**Data:**
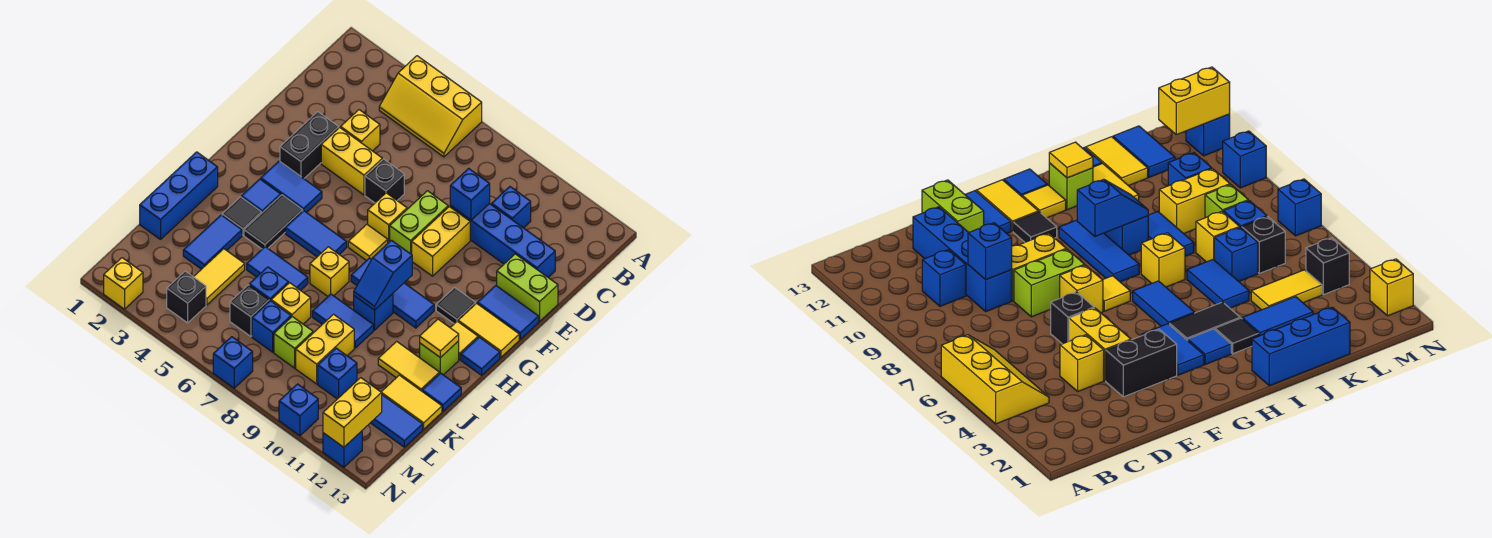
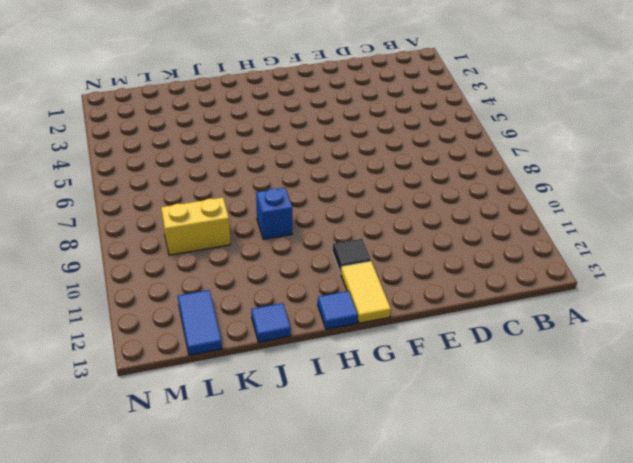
none -> yellow slope A4:B6 level 1 top A
none -> blue brick C10 level 1
none -> yellow brick D4 level 1
none -> blue brick D9:D12 level 1

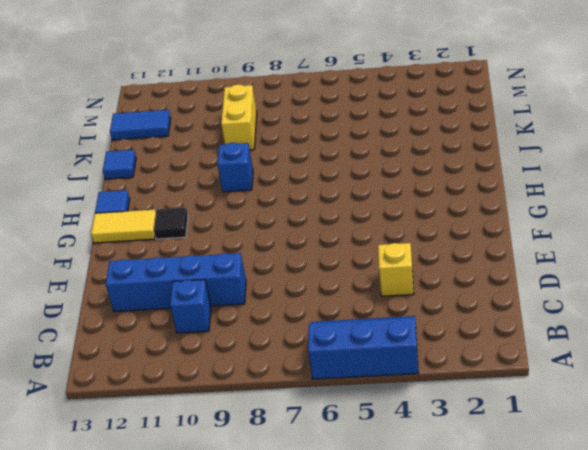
blue slope A4:B6 level 1 top A -> yellow slope A4:B6 level 1 top A
none -> black brick E3:F3 level 1
none -> yellow brick E4:E5 level 1
none -> black brick E6 level 1
none -> lime brick E8:F8 level 1

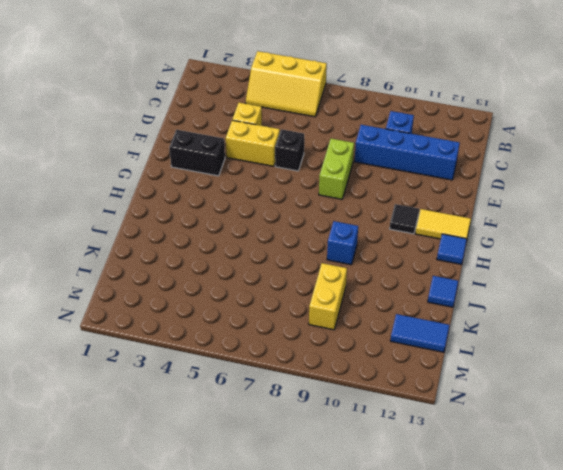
black brick F2:F3 level 1 -> black brick E3:F3 level 1
none -> yellow brick E9:F9 level 1
none -> lime brick E12:E13 level 1
none -> yellow brick F7 level 1
none -> blue tile F12:F13 level 1

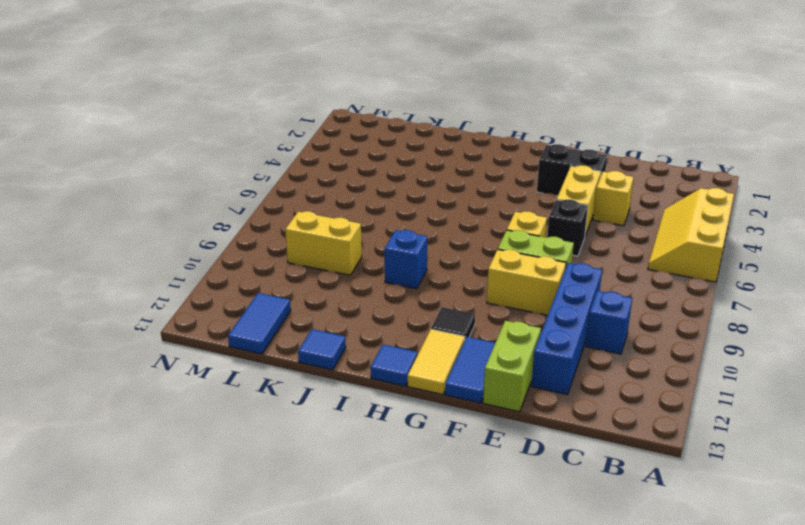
none -> blue tile G3:G4 level 1
none -> yellow tile G7 level 1
none -> blue tile H3 level 1
none -> black tile H4:I4 level 1

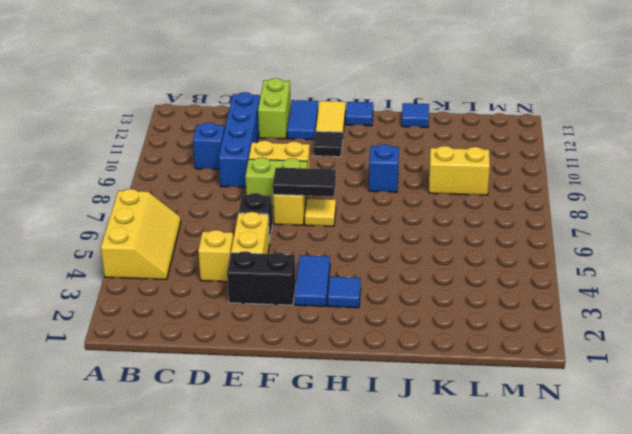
black tile F7:G7 level 2 -> black tile H4:I4 level 1
none -> blue tile H5:H6 level 1
none -> blue tile H8:H10 level 1
none -> yellow tile H12 level 1
none -> blue brick I1:K1 level 1

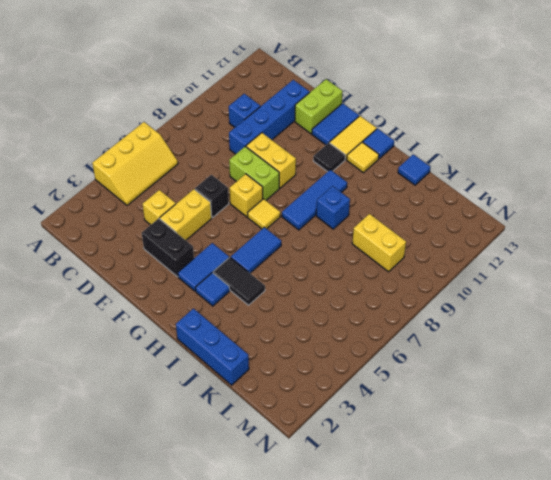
none -> black tile I3 level 1
none -> yellow brick I7 level 1
none -> lime brick I12 level 1
none -> blue tile J3:K3 level 1

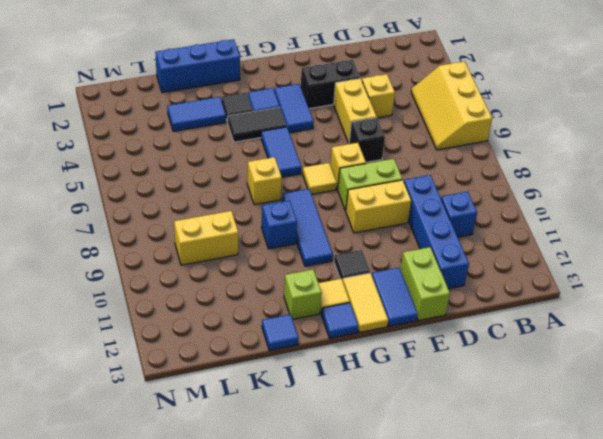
none -> blue tile J5:J6 level 1
none -> blue tile J8:J9 level 1
none -> yellow tile J11:J12 level 1
none -> yellow tile K4:L4 level 1

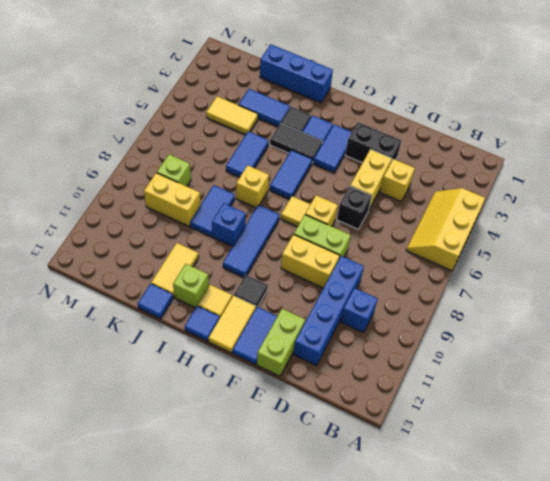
none -> blue brick K6 level 1
none -> yellow brick K7 level 1
none -> yellow tile K12:K13 level 1
none -> black brick L6 level 1

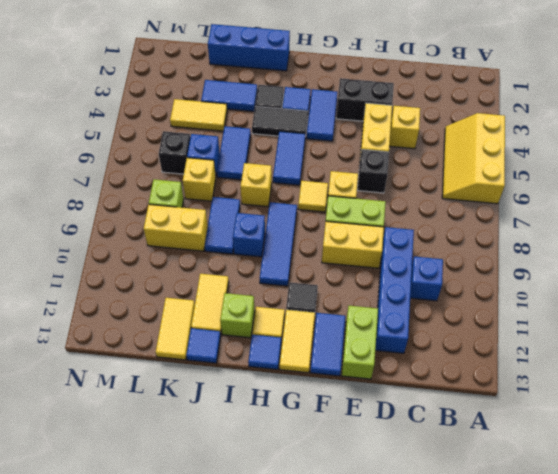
none -> blue brick L7 level 1
none -> blue brick L10 level 1
none -> blue tile L12:L13 level 1
none -> black brick M4 level 1

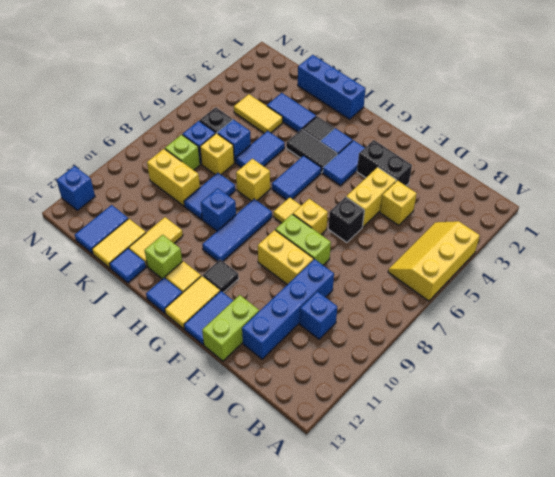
none -> blue brick L10 level 1
none -> black brick M4 level 1
none -> yellow brick N2 level 1
none -> blue brick N7 level 1

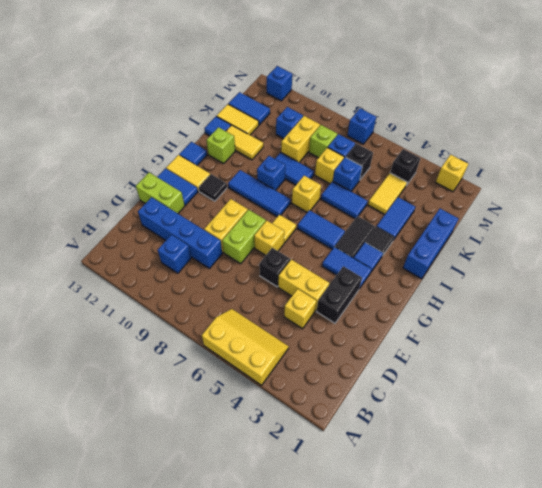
none -> yellow tile H12 level 1
none -> blue brick N10 level 1
none -> blue brick D9 level 2
none -> blue slope H9:I9 level 2 top H

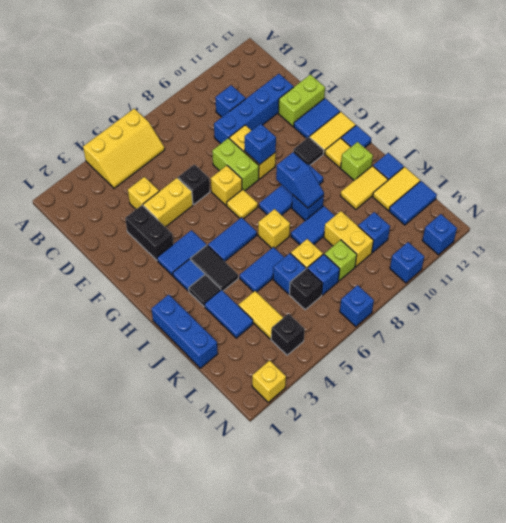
blue brick F9 level 2 -> blue brick D9 level 2
none -> yellow tile I12 level 2
none -> yellow brick M12:N12 level 2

**To do:**
Repeat the records above verbatim, dropping the pictures.

**Result of this task:**
none -> yellow slope A4:B6 level 1 top A
none -> blue brick C10 level 1
none -> yellow brick D4 level 1
none -> blue brick D9:D12 level 1

blue slope A4:B6 level 1 top A -> yellow slope A4:B6 level 1 top A
none -> black brick E3:F3 level 1
none -> yellow brick E4:E5 level 1
none -> black brick E6 level 1
none -> lime brick E8:F8 level 1

black brick F2:F3 level 1 -> black brick E3:F3 level 1
none -> yellow brick E9:F9 level 1
none -> lime brick E12:E13 level 1
none -> yellow brick F7 level 1
none -> blue tile F12:F13 level 1

none -> blue tile G3:G4 level 1
none -> yellow tile G7 level 1
none -> blue tile H3 level 1
none -> black tile H4:I4 level 1

black tile F7:G7 level 2 -> black tile H4:I4 level 1
none -> blue tile H5:H6 level 1
none -> blue tile H8:H10 level 1
none -> yellow tile H12 level 1
none -> blue brick I1:K1 level 1

none -> black tile I3 level 1
none -> yellow brick I7 level 1
none -> lime brick I12 level 1
none -> blue tile J3:K3 level 1

none -> blue tile J5:J6 level 1
none -> blue tile J8:J9 level 1
none -> yellow tile J11:J12 level 1
none -> yellow tile K4:L4 level 1

none -> blue brick K6 level 1
none -> yellow brick K7 level 1
none -> yellow tile K12:K13 level 1
none -> black brick L6 level 1

none -> blue brick L7 level 1
none -> blue brick L10 level 1
none -> blue tile L12:L13 level 1
none -> black brick M4 level 1

none -> blue brick L10 level 1
none -> black brick M4 level 1
none -> yellow brick N2 level 1
none -> blue brick N7 level 1

none -> yellow tile H12 level 1
none -> blue brick N10 level 1
none -> blue brick D9 level 2
none -> blue slope H9:I9 level 2 top H

blue brick F9 level 2 -> blue brick D9 level 2
none -> yellow tile I12 level 2
none -> yellow brick M12:N12 level 2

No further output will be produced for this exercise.